- _INSTRUCTIONS TO FOLLOW_
Find the lines of the data below that include "park". Report their number only.

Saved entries
......

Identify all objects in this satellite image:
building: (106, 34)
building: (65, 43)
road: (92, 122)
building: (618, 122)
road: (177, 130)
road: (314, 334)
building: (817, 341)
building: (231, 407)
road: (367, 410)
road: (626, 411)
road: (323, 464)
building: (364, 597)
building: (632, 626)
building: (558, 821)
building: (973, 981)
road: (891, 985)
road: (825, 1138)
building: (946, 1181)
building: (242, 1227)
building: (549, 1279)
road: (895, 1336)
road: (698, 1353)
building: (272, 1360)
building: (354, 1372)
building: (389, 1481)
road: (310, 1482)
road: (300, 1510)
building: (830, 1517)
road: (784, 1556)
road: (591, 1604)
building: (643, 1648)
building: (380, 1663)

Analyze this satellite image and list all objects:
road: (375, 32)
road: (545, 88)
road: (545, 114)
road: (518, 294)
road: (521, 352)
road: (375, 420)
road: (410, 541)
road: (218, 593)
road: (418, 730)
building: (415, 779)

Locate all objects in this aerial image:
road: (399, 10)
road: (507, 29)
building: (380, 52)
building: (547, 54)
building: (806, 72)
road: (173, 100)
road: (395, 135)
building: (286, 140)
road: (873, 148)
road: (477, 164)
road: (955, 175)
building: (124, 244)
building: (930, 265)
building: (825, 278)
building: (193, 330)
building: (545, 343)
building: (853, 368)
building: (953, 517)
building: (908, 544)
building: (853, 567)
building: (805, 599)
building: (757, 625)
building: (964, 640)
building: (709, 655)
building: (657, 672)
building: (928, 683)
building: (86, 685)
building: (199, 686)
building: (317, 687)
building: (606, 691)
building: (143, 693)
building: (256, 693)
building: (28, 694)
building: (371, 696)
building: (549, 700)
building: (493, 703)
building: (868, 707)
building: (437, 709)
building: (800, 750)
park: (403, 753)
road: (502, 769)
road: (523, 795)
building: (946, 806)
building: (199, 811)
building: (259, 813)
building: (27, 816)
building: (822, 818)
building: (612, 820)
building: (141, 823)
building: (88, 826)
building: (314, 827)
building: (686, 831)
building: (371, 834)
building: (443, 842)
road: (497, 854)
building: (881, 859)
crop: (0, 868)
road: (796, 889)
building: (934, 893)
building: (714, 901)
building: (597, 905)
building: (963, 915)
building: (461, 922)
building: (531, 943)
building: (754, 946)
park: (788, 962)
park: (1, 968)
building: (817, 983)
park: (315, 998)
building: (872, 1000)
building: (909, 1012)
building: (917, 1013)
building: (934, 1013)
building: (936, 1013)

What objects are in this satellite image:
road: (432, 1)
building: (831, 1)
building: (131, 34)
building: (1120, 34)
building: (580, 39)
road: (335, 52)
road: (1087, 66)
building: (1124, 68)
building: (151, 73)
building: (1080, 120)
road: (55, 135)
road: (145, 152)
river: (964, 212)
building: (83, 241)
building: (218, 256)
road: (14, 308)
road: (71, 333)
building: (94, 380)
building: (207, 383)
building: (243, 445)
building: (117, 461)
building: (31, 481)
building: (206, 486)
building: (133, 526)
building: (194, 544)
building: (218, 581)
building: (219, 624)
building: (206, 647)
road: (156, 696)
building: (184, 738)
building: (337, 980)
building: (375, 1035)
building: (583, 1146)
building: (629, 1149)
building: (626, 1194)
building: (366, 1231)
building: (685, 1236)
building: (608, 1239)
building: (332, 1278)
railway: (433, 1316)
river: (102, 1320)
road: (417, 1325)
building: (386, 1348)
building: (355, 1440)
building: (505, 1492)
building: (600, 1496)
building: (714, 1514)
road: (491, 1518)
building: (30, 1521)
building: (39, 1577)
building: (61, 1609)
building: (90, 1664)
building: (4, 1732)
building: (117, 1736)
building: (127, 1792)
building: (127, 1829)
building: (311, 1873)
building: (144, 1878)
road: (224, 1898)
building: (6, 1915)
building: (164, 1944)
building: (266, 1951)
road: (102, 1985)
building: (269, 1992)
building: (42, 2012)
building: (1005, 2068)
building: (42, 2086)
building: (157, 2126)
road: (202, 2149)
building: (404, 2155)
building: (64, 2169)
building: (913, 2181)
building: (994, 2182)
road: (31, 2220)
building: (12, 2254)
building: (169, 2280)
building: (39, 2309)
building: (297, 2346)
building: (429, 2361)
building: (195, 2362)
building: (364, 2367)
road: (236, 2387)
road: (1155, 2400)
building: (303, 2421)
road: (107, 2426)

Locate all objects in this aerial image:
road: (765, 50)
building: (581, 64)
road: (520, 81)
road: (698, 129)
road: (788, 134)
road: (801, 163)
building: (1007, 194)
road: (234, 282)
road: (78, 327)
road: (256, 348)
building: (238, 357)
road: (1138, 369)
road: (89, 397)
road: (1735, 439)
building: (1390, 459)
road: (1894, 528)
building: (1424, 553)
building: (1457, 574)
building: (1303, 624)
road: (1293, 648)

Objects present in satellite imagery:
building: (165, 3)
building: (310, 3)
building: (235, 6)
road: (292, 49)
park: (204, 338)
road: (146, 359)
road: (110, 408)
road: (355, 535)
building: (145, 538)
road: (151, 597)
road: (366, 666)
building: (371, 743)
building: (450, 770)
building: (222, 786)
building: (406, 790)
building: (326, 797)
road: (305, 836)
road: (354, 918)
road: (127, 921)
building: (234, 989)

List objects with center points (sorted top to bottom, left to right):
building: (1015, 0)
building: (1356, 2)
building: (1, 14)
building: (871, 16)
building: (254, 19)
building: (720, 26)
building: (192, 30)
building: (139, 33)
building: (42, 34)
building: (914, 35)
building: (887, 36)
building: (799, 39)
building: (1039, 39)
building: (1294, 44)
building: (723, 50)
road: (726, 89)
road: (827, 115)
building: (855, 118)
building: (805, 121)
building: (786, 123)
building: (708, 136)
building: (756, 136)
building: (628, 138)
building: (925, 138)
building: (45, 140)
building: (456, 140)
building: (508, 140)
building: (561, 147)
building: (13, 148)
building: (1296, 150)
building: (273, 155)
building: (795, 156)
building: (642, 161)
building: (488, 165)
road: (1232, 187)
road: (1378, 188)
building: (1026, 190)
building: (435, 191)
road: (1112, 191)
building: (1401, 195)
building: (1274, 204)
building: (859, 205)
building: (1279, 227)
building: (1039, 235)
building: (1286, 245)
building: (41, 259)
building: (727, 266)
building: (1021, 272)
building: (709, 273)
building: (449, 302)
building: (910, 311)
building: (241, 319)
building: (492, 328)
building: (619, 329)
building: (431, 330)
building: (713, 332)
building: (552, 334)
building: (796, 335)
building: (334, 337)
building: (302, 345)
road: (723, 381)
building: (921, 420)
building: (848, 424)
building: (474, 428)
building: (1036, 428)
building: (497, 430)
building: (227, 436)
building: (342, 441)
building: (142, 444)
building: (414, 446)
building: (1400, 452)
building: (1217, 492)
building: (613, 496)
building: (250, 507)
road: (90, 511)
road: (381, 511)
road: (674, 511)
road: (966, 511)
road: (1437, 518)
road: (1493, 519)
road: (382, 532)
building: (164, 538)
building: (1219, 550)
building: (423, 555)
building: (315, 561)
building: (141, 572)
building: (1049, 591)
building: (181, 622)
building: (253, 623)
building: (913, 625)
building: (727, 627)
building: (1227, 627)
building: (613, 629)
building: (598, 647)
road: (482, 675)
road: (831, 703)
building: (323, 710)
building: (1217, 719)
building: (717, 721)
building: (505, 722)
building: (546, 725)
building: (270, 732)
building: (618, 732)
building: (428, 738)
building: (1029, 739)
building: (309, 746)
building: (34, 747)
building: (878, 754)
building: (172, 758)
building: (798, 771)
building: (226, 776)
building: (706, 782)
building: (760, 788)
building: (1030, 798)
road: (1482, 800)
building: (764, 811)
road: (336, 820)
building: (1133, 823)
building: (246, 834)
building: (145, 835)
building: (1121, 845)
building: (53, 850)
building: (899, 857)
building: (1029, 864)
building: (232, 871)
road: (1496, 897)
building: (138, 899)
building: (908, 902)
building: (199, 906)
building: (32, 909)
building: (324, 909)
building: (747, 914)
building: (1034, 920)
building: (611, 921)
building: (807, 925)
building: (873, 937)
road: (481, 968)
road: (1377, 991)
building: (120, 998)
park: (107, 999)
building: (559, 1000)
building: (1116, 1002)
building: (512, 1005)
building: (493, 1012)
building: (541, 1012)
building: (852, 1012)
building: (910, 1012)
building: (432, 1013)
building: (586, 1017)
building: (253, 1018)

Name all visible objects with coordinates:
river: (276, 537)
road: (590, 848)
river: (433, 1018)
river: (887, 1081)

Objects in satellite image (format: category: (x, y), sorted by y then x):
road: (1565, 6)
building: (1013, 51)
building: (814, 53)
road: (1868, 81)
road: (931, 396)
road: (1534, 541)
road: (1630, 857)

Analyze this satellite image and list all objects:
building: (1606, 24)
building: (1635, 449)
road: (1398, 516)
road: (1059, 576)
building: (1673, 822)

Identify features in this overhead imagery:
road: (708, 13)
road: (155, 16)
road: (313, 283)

......

- _REPLY TO THE EXERCISE_
6